(RECORDS SHOWN):
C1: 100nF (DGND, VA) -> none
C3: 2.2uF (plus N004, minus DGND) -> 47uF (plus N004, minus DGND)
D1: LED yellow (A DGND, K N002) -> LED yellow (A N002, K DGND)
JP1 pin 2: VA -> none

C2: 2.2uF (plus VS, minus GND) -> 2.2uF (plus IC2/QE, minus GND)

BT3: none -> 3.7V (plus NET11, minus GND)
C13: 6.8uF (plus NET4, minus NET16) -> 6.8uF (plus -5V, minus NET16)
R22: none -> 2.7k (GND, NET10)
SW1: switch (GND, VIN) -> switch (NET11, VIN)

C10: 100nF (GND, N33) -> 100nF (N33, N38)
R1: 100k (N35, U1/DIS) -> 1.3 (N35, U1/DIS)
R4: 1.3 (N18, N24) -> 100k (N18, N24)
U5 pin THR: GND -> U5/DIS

(EXERCISE):
Return each line of the entries that holds the string "DGND".

(SOLUTION FOR THIS PROBLEM):
C1: 100nF (DGND, VA) -> none
C3: 2.2uF (plus N004, minus DGND) -> 47uF (plus N004, minus DGND)
D1: LED yellow (A DGND, K N002) -> LED yellow (A N002, K DGND)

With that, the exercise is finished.